What to work on:
Transcribe the data below verbatim from the line with "(303, 374) = (279, 346): grey" to the line with "(369, 192) = (626, 213): orange". Include both of those lines.

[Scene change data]
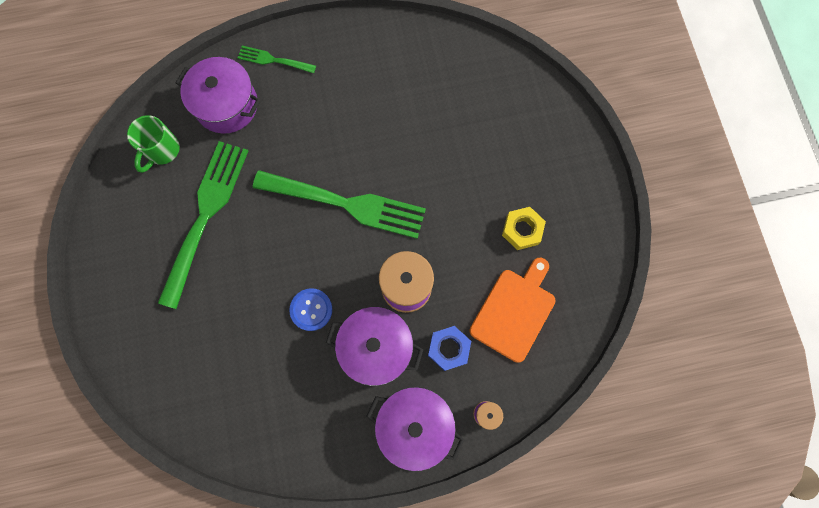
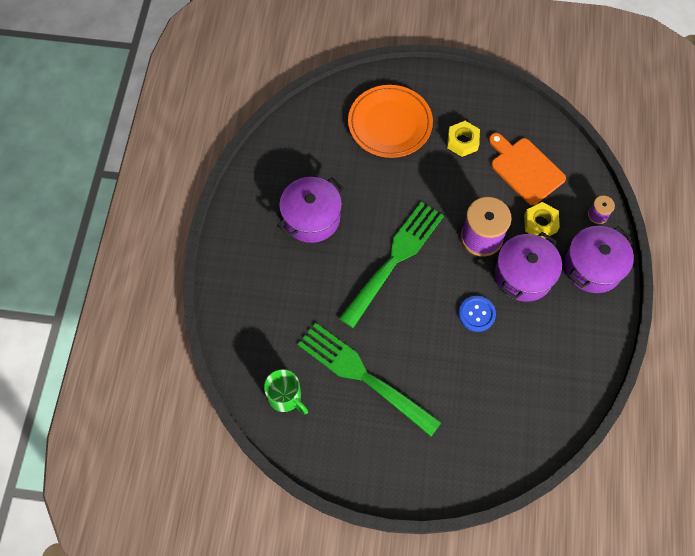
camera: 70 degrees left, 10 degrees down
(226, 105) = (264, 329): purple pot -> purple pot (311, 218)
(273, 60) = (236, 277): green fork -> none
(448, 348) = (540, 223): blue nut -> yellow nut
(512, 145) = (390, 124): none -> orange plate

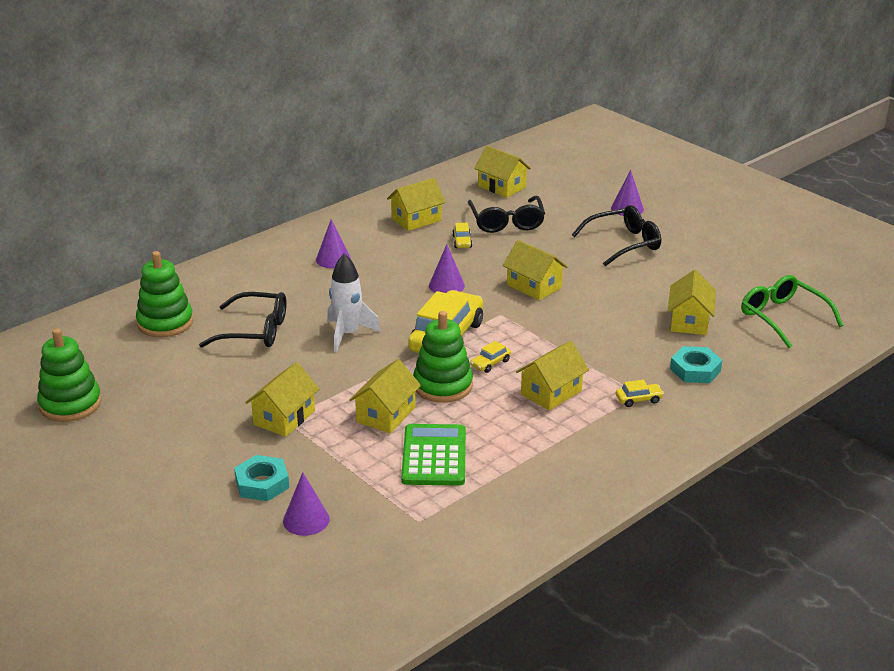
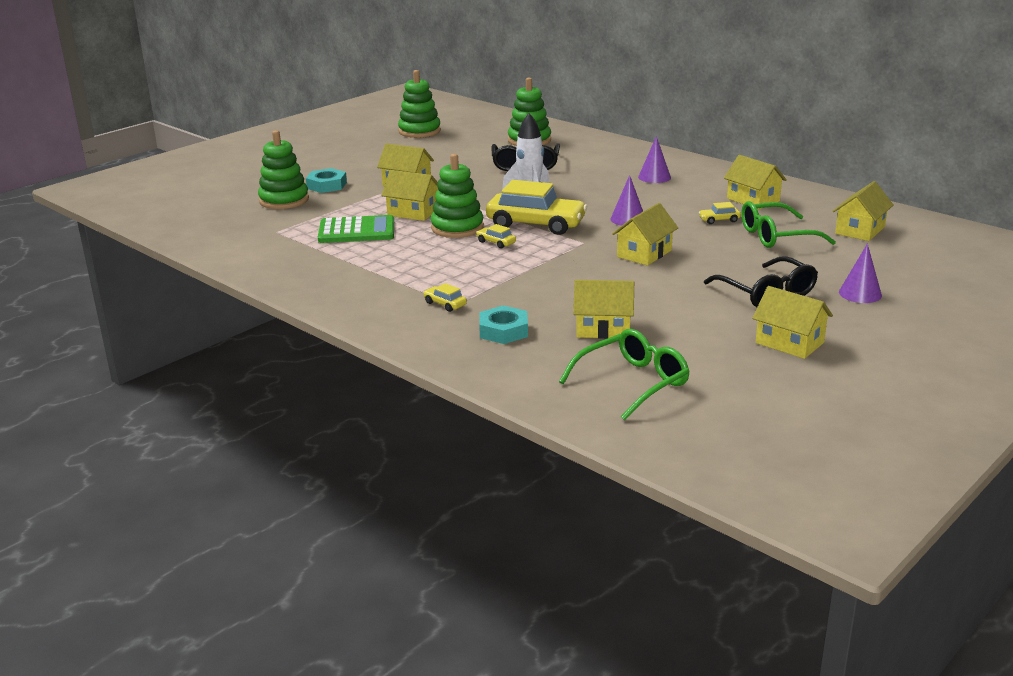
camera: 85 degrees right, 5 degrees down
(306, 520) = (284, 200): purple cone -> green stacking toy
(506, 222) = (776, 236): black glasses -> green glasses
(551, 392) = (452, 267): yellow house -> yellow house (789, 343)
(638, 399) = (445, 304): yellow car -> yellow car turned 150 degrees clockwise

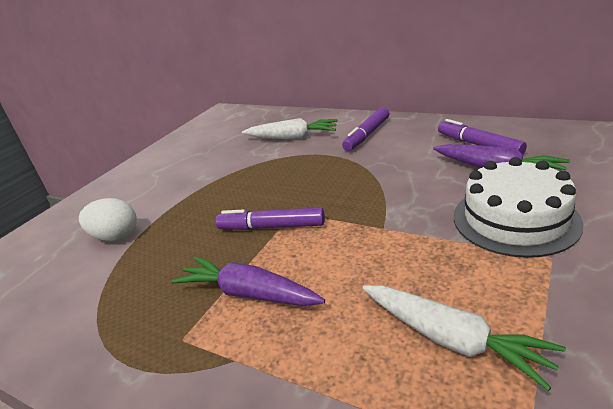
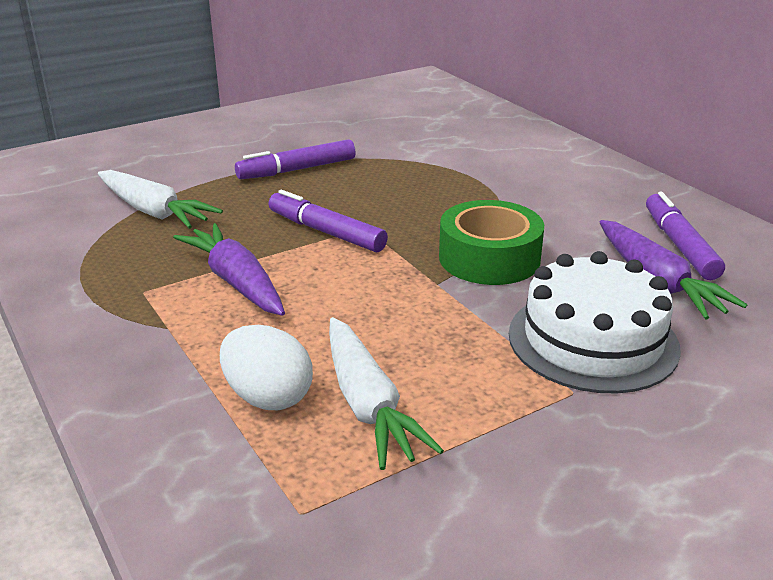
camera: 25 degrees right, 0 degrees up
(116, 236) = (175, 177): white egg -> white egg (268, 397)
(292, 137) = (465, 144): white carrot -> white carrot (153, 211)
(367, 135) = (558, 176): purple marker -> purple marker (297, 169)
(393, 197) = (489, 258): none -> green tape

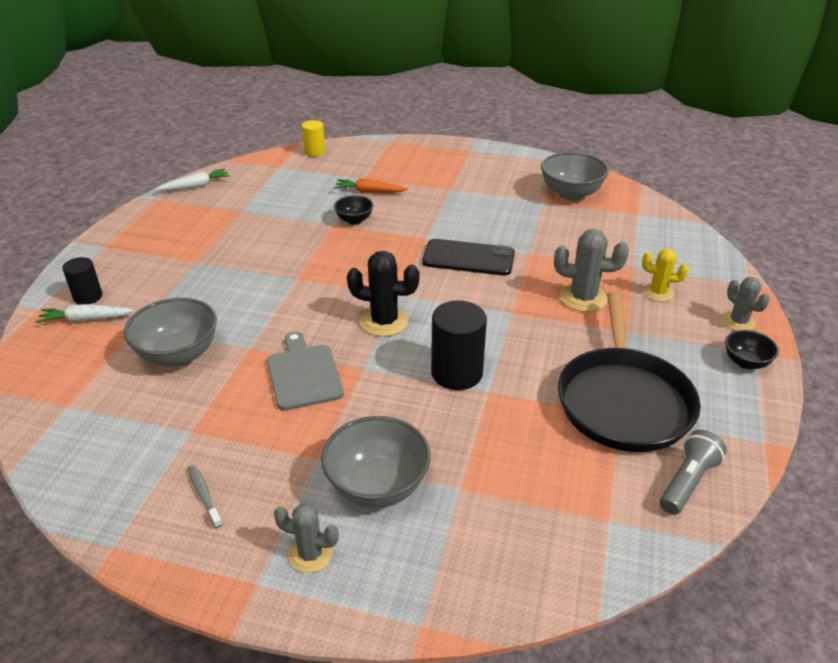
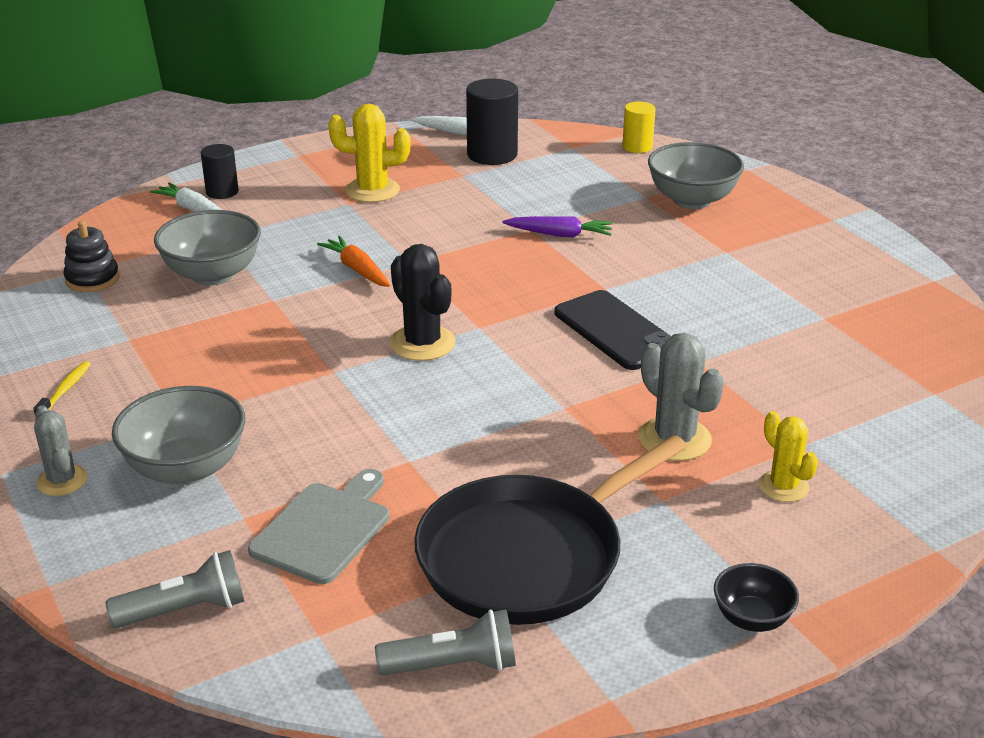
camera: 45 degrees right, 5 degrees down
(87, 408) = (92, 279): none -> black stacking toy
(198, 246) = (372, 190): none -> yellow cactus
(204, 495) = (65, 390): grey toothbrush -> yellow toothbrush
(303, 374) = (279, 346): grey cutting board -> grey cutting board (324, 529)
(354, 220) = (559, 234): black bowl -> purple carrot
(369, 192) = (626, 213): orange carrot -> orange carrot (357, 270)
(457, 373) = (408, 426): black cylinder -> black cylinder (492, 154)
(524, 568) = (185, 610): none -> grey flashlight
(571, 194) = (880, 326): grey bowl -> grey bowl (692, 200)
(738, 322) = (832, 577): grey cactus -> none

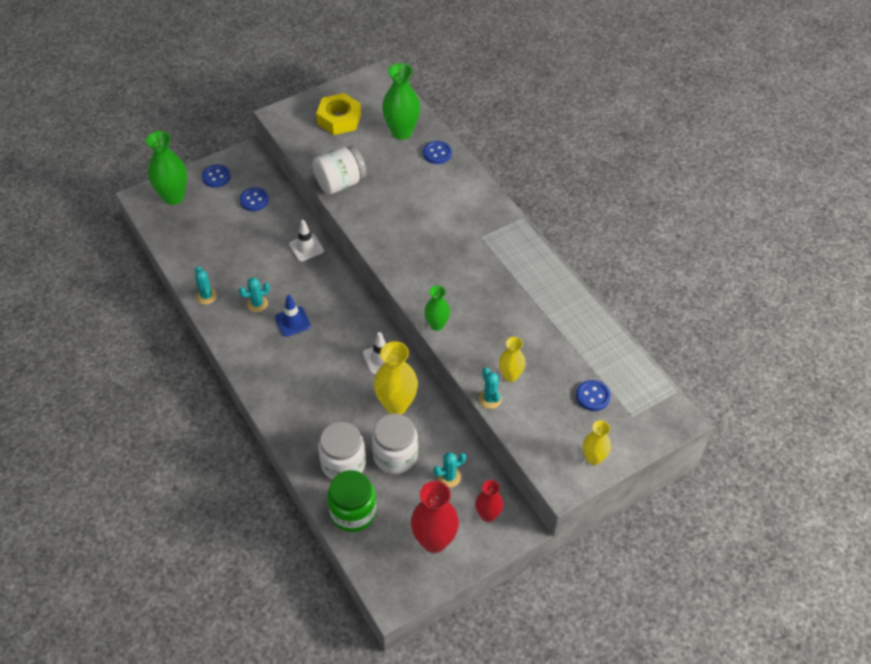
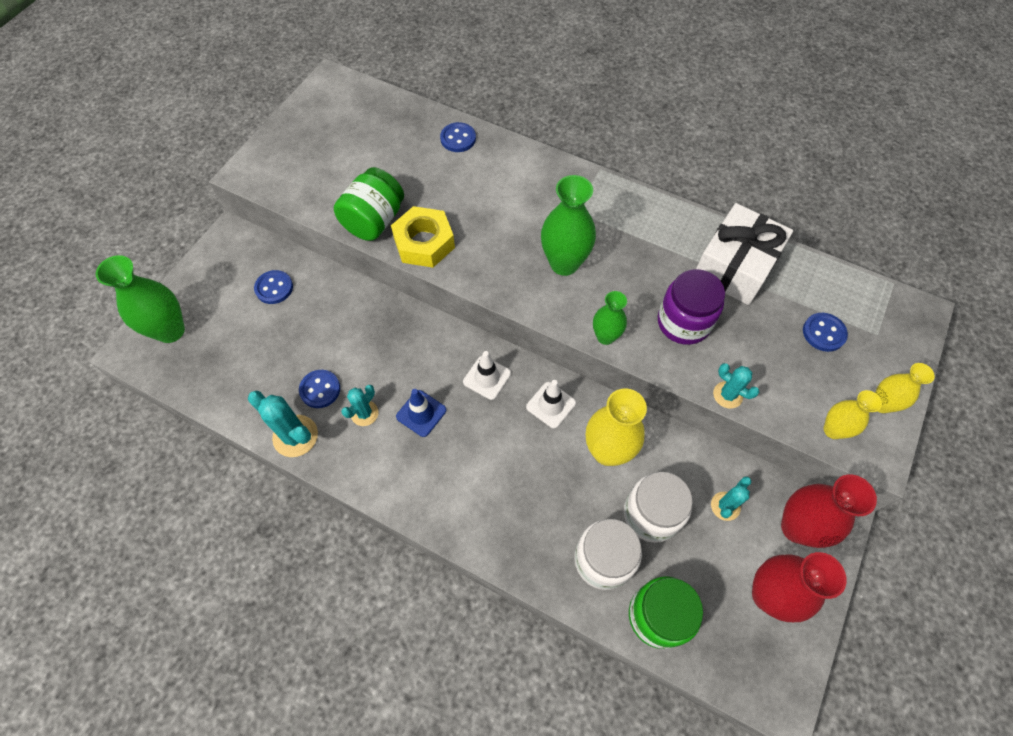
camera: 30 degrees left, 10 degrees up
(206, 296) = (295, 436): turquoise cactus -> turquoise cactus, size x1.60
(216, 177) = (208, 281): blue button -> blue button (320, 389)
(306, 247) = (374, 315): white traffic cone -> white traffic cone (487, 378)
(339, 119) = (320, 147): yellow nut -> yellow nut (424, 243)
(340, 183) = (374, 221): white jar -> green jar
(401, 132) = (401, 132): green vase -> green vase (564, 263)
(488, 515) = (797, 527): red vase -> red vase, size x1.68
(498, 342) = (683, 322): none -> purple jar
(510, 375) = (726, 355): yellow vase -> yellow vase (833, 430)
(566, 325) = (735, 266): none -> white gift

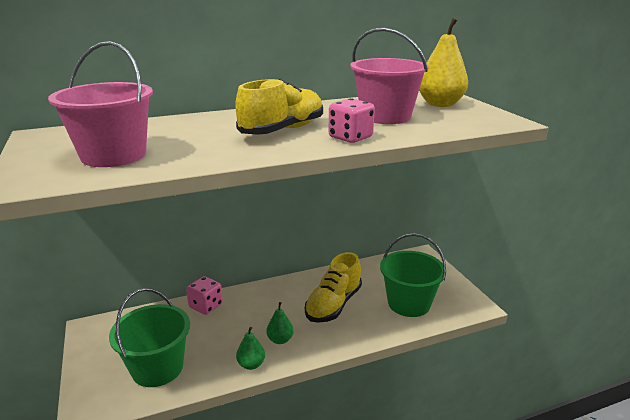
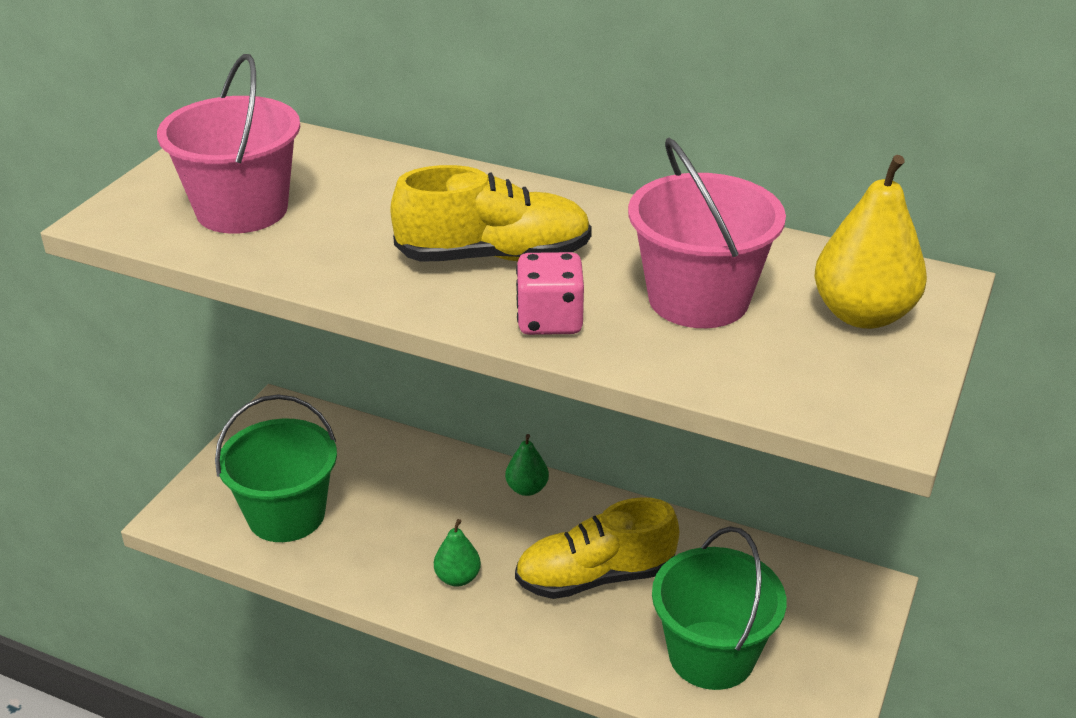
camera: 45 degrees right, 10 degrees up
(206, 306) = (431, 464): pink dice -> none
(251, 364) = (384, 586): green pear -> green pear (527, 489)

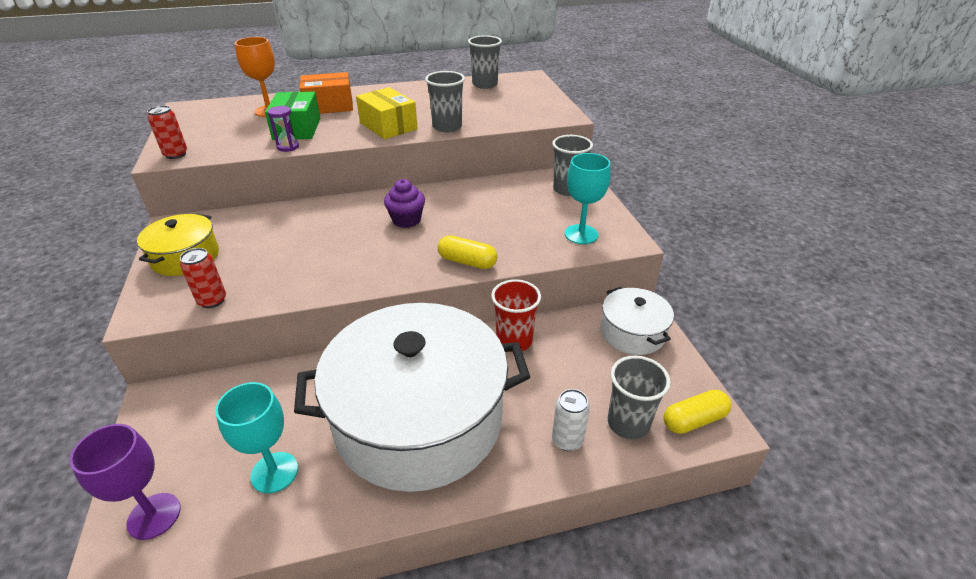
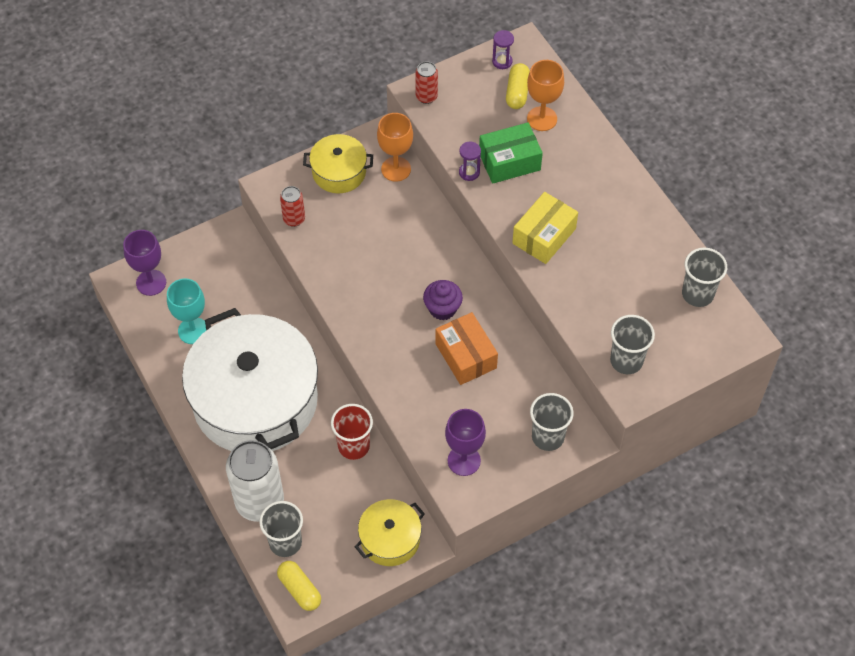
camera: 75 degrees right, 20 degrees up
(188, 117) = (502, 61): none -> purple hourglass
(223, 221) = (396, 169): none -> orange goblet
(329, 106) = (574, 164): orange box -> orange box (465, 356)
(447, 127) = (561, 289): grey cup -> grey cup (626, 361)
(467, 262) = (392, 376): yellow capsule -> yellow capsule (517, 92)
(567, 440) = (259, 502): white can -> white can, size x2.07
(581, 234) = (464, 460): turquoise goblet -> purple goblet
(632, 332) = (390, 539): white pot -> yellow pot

Expected answer:
(303, 374) = (279, 346): grey cutting board -> grey cutting board (324, 529)
(354, 220) = (559, 234): black bowl -> purple carrot
(369, 192) = (626, 213): orange carrot -> orange carrot (357, 270)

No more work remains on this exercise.